(Object change descriptions)
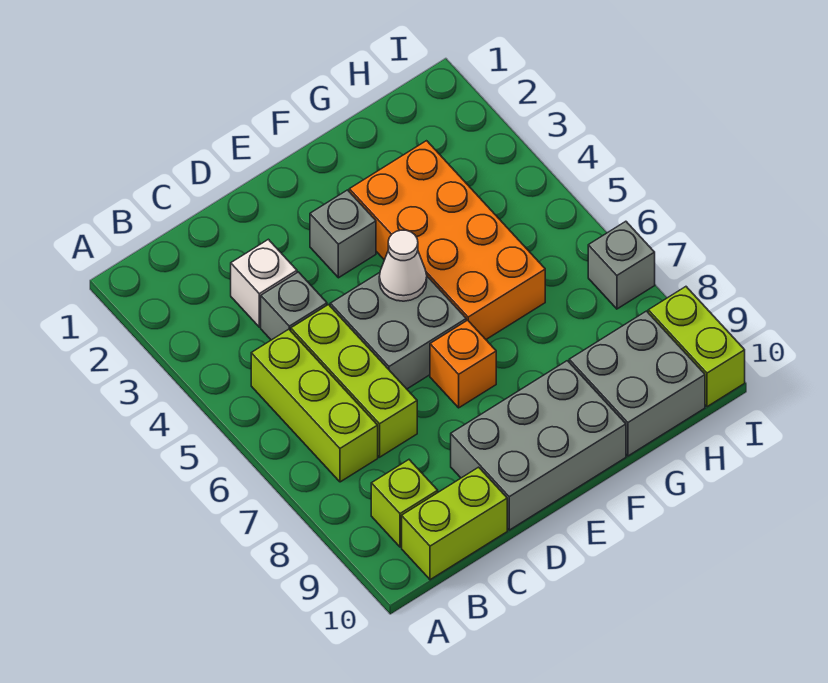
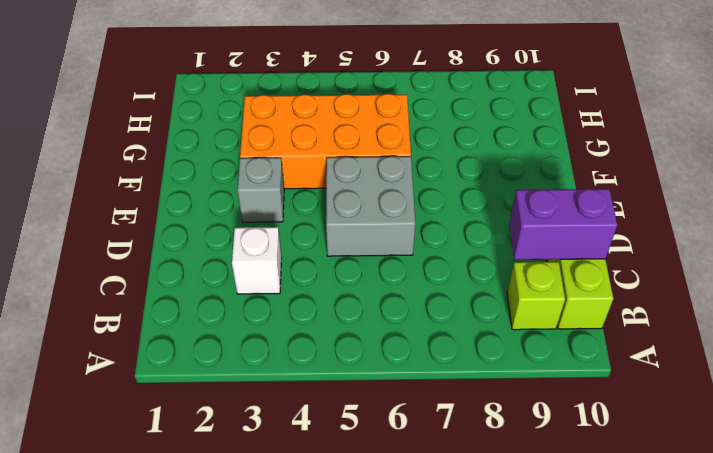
purple brick C9:C10 level 2 -> none
none -> lime brick B5:B7 level 1
none -> grey brick C4 level 1
none -> lime brick C5:C7 level 1

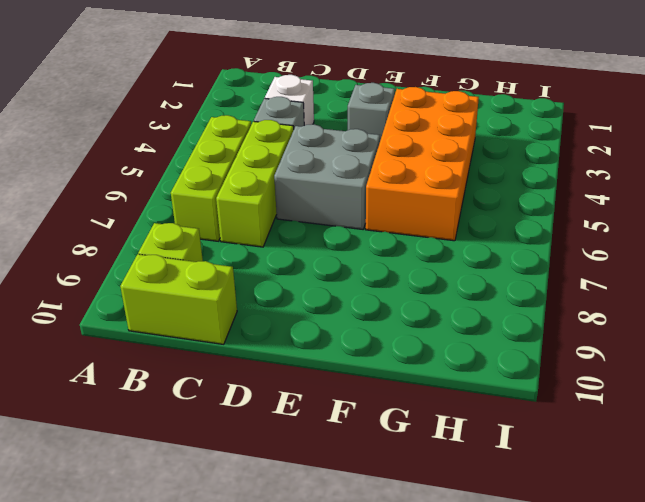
none -> grey brick D9:F10 level 1
none -> orange brick E7 level 1
none -> grey brick G9:H10 level 1

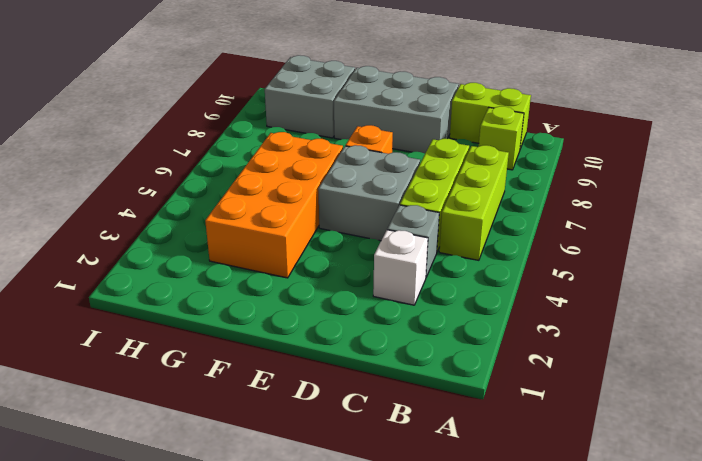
none -> grey brick E3 level 1
none -> grey brick I7 level 1
none -> lime brick I9:I10 level 1

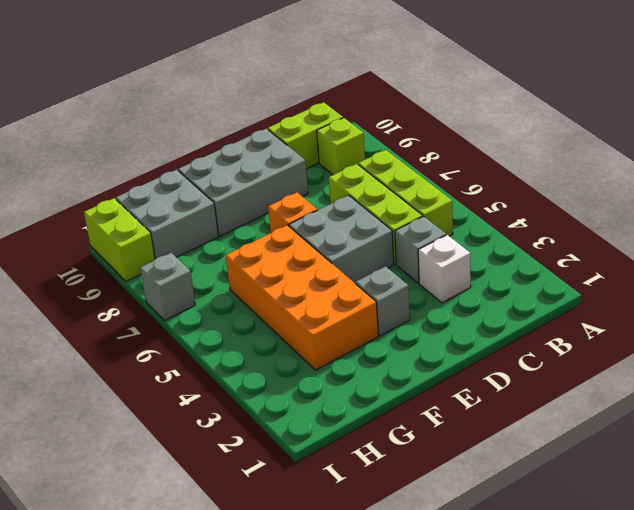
none -> white cone E5 level 2

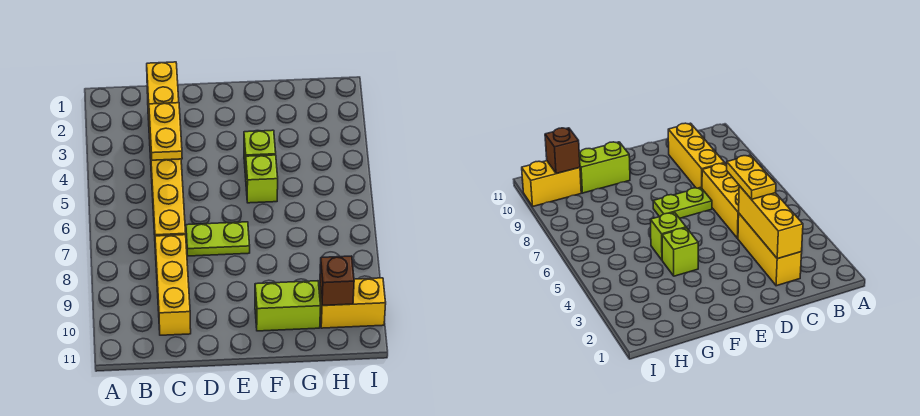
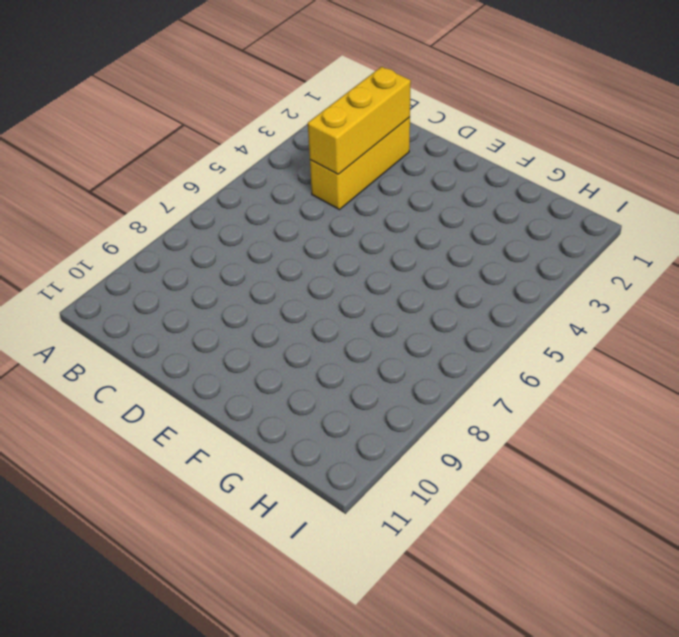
none -> yellow brick C5:C7 level 1
none -> yellow brick C8:C10 level 1

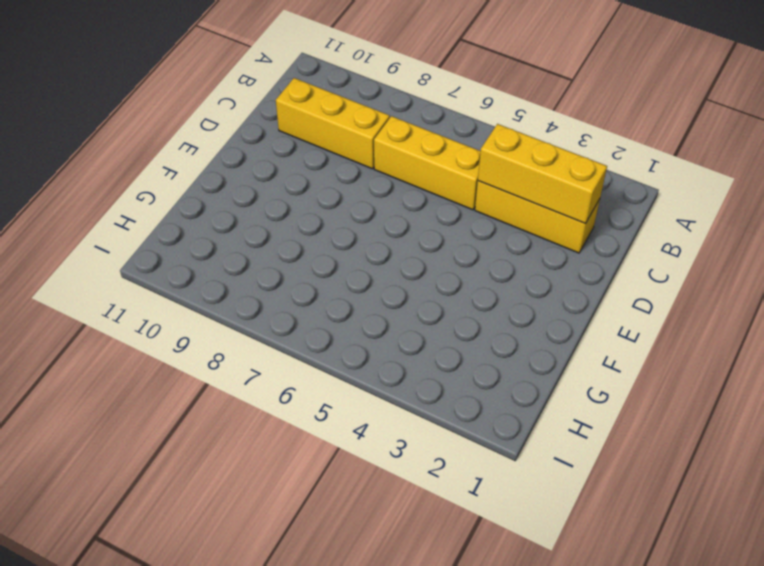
none -> lime plate D7:E7 level 1
none -> lime brick F4 level 1

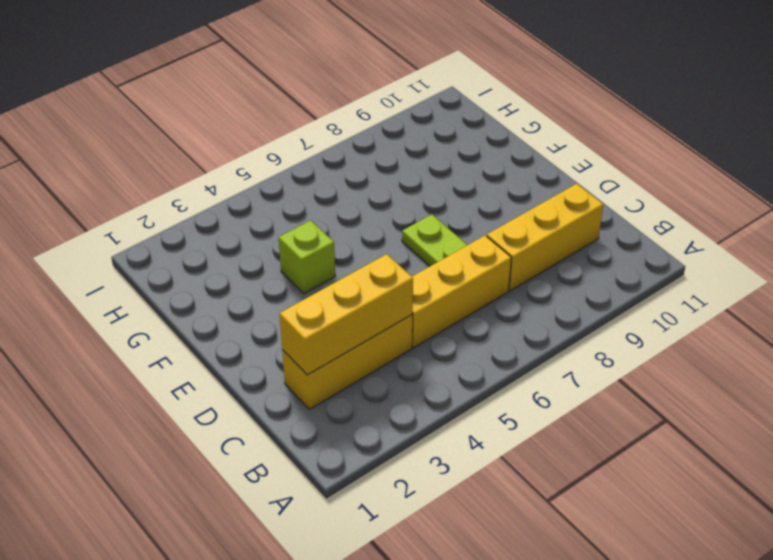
none -> lime brick F5 level 1
none -> lime brick F10:G10 level 1

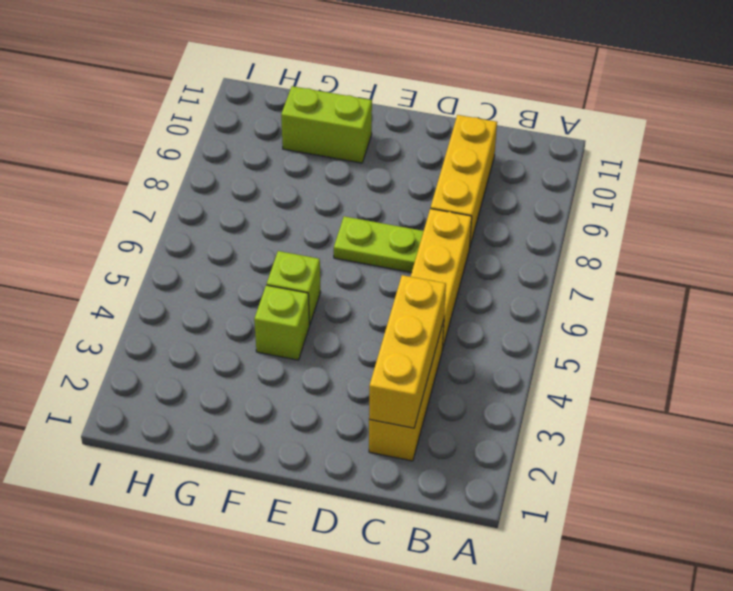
none -> yellow brick H10:I10 level 1
none -> brown brick H10 level 2

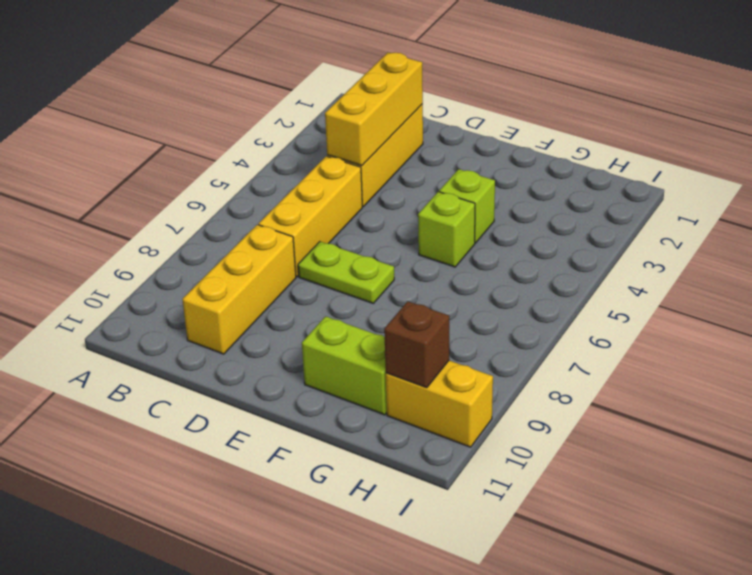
none -> yellow plate C4:C5 level 3

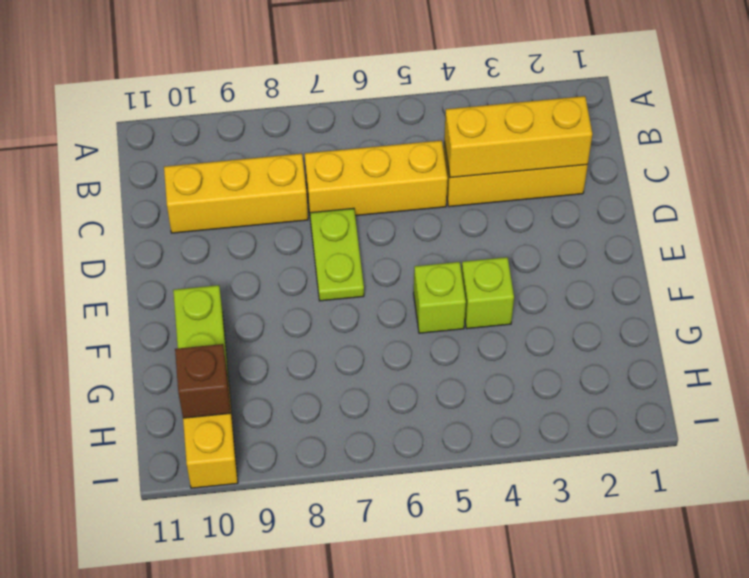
none -> yellow plate C4:C5 level 3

__Work order__. Output the records above exactly; leave out the pictures.

__Result__.
purple brick C9:C10 level 2 -> none
none -> lime brick B5:B7 level 1
none -> grey brick C4 level 1
none -> lime brick C5:C7 level 1

none -> grey brick D9:F10 level 1
none -> orange brick E7 level 1
none -> grey brick G9:H10 level 1

none -> grey brick E3 level 1
none -> grey brick I7 level 1
none -> lime brick I9:I10 level 1

none -> white cone E5 level 2

none -> yellow brick C5:C7 level 1
none -> yellow brick C8:C10 level 1

none -> lime plate D7:E7 level 1
none -> lime brick F4 level 1

none -> lime brick F5 level 1
none -> lime brick F10:G10 level 1

none -> yellow brick H10:I10 level 1
none -> brown brick H10 level 2

none -> yellow plate C4:C5 level 3

none -> yellow plate C4:C5 level 3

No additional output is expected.